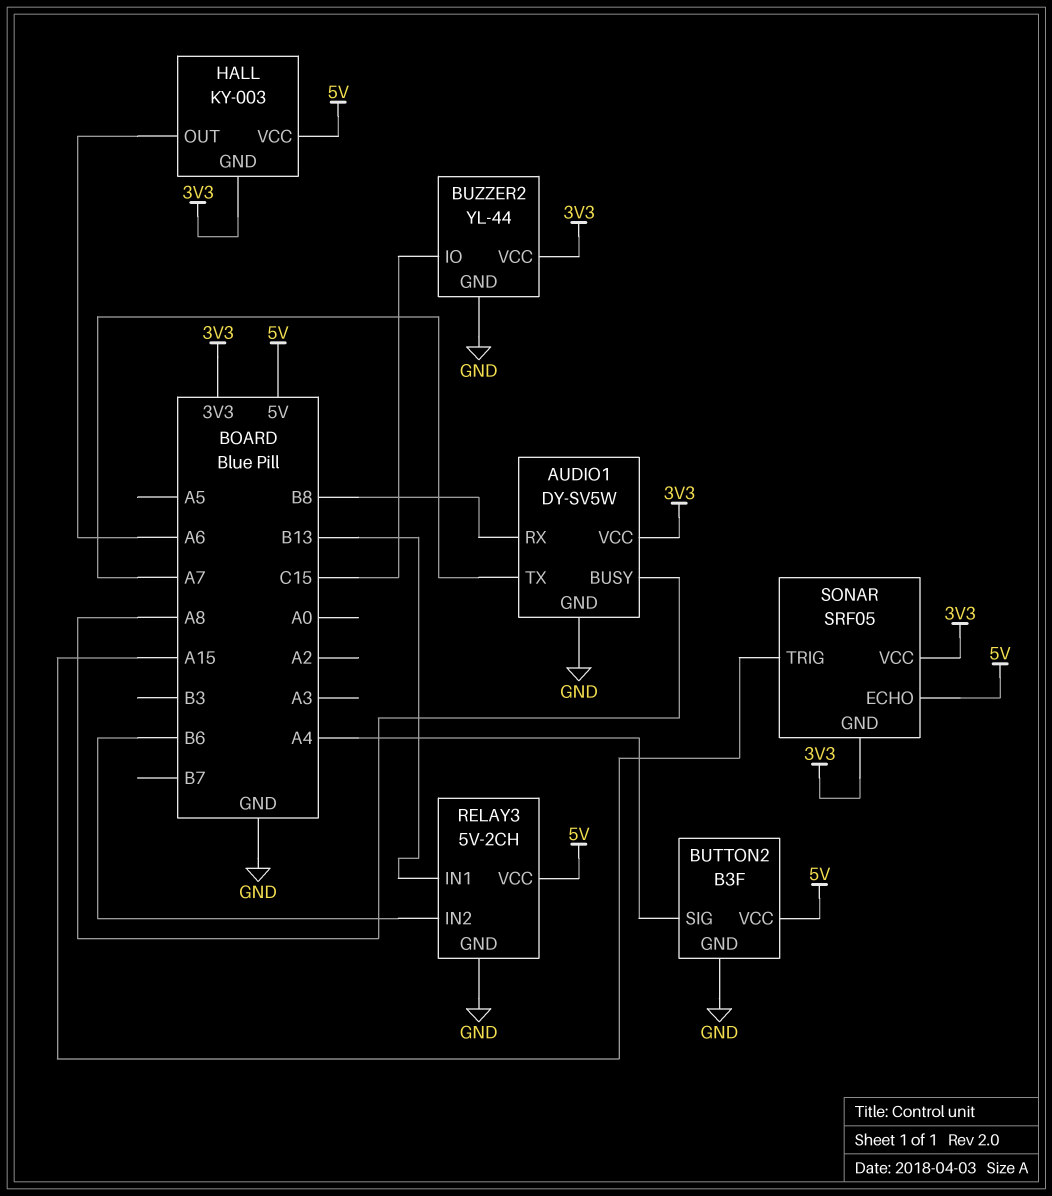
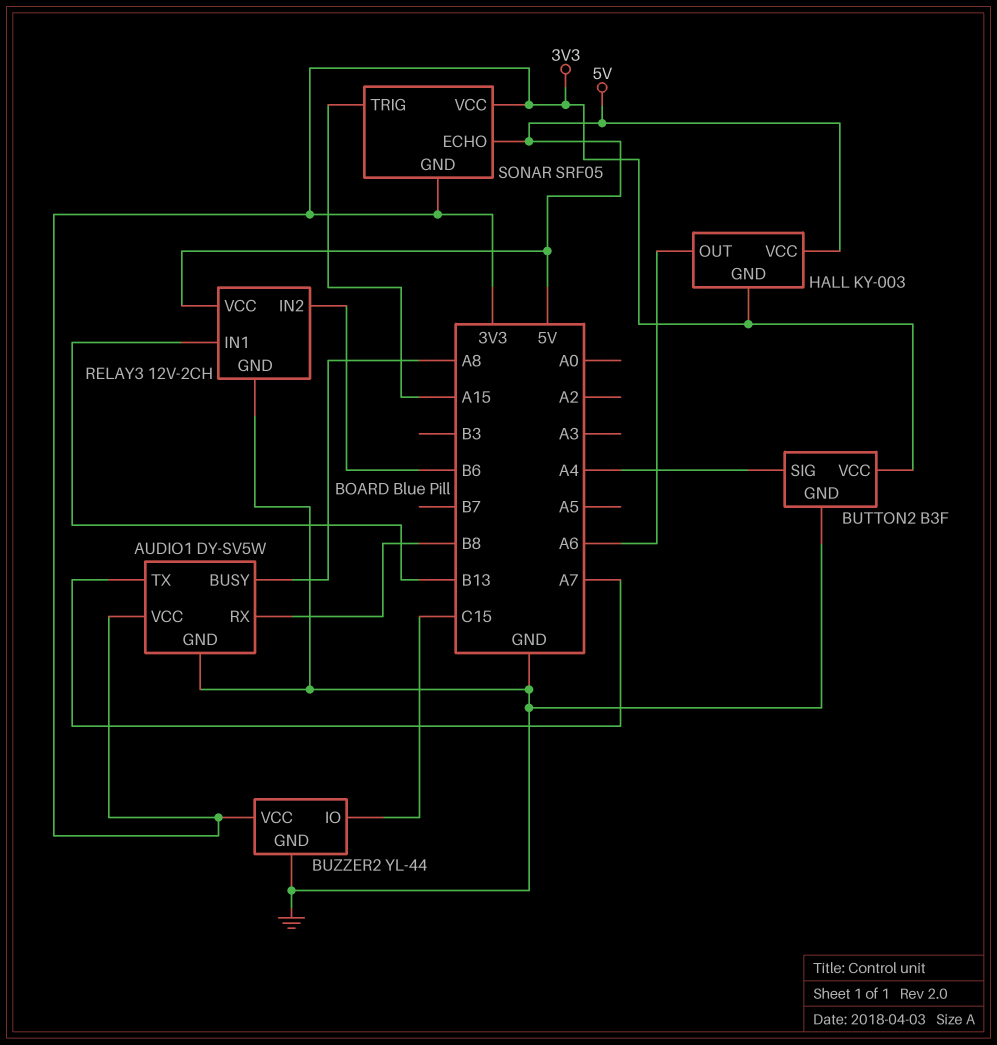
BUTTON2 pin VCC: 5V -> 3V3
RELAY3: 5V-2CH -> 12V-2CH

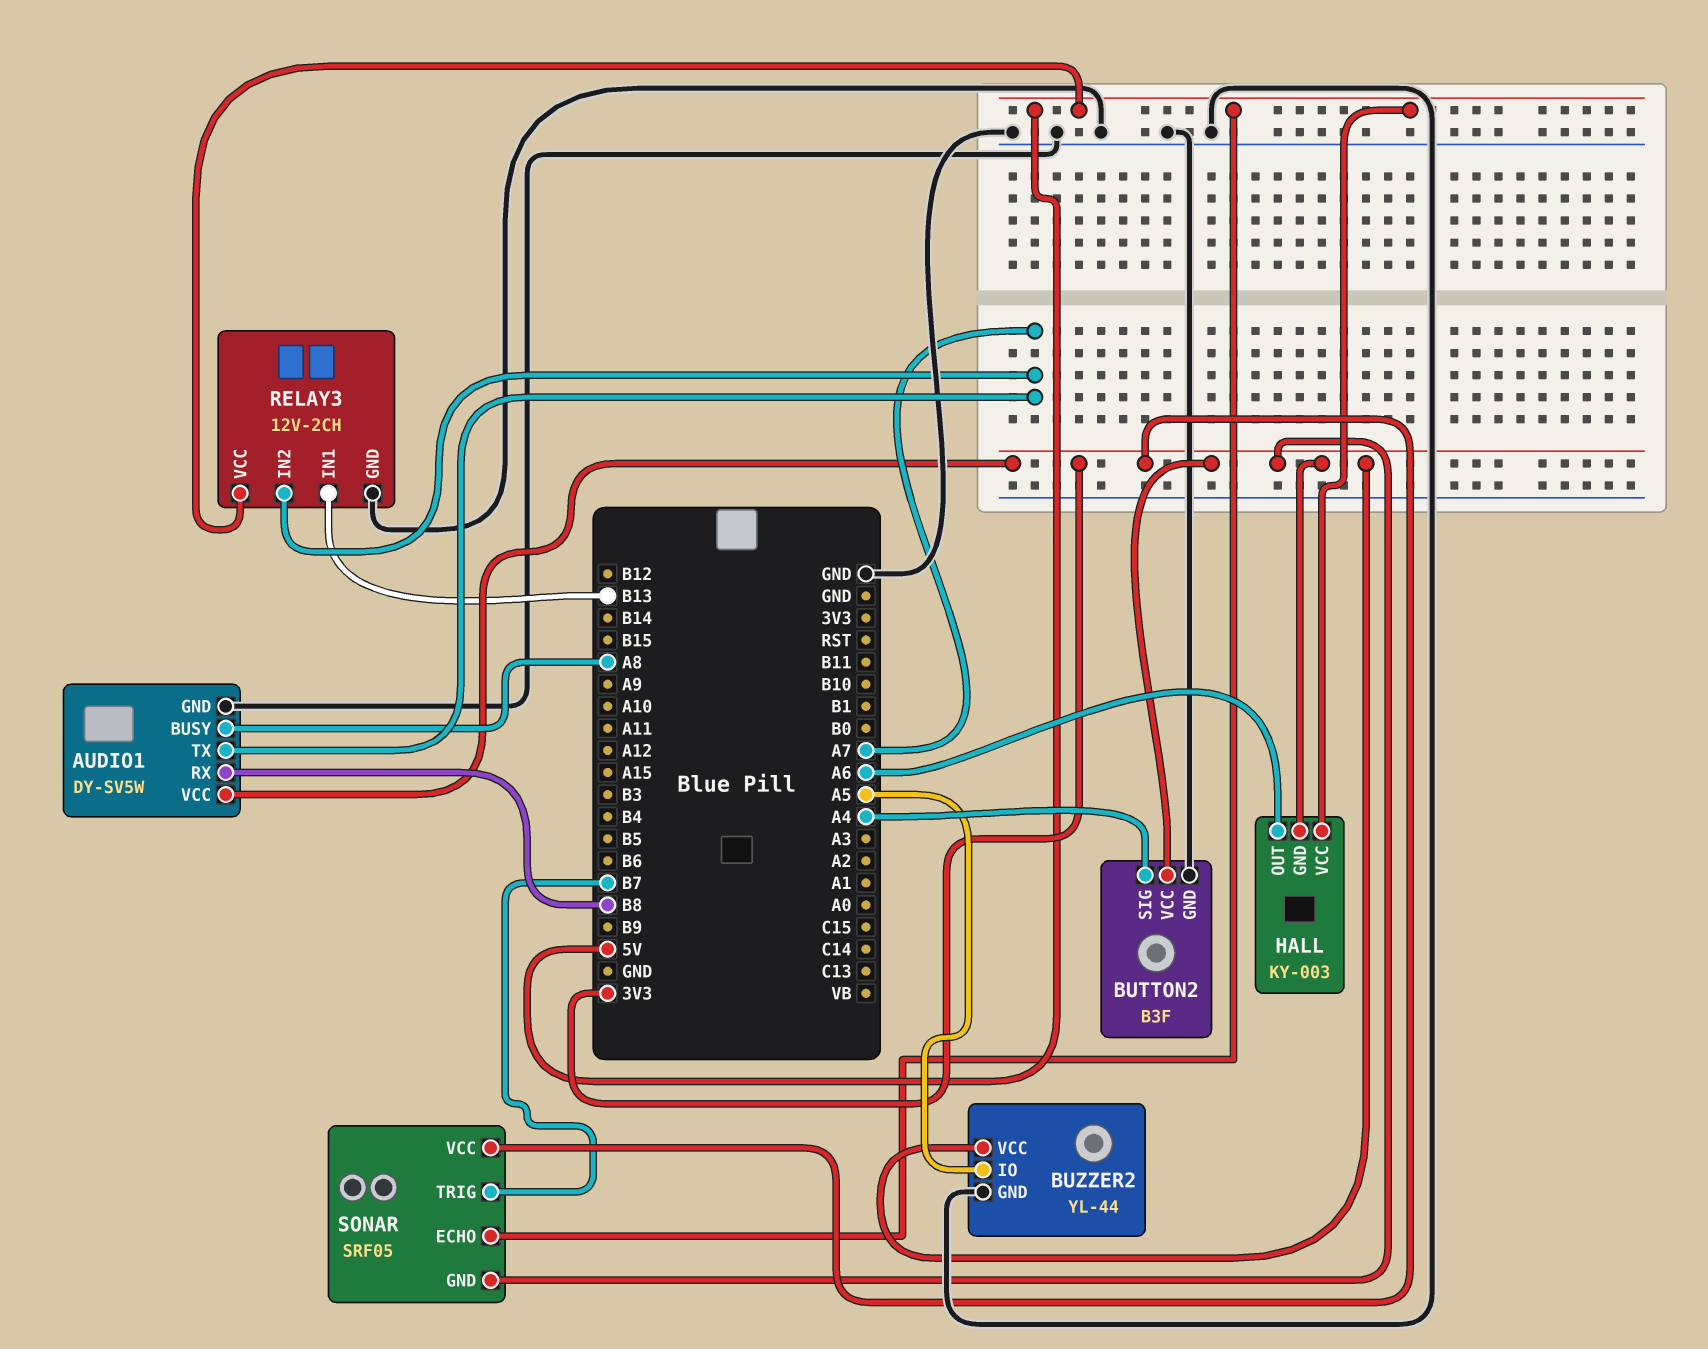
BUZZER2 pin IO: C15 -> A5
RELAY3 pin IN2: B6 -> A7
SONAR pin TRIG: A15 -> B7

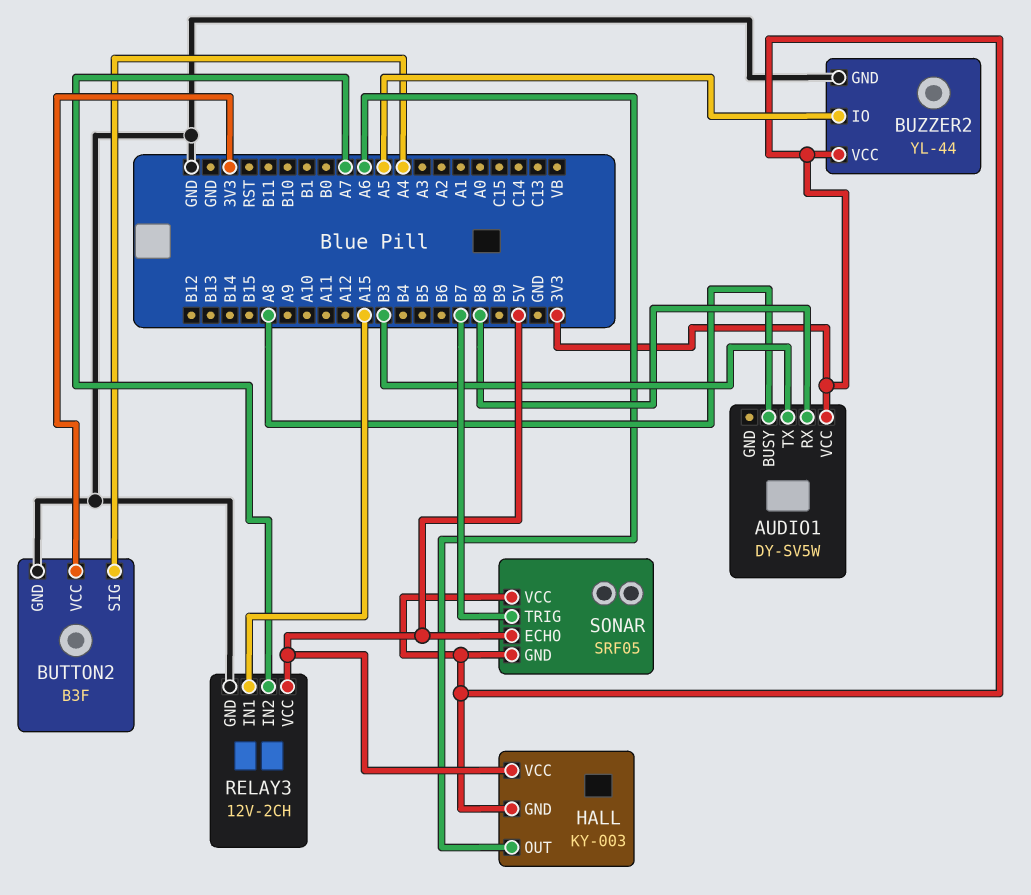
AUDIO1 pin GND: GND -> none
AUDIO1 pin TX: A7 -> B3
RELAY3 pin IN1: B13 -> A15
•••••
→ **WHAT THE EXERCISE ASKS**
Omit the pictures. Transcribe word for word the lines from the one containing "RELAY3: 5V-2CH -> 12V-2CH" through the end of the listing, inclusive.

→ **SOLUTION BELOW**
RELAY3: 5V-2CH -> 12V-2CH

BUZZER2 pin IO: C15 -> A5
RELAY3 pin IN2: B6 -> A7
SONAR pin TRIG: A15 -> B7

AUDIO1 pin GND: GND -> none
AUDIO1 pin TX: A7 -> B3
RELAY3 pin IN1: B13 -> A15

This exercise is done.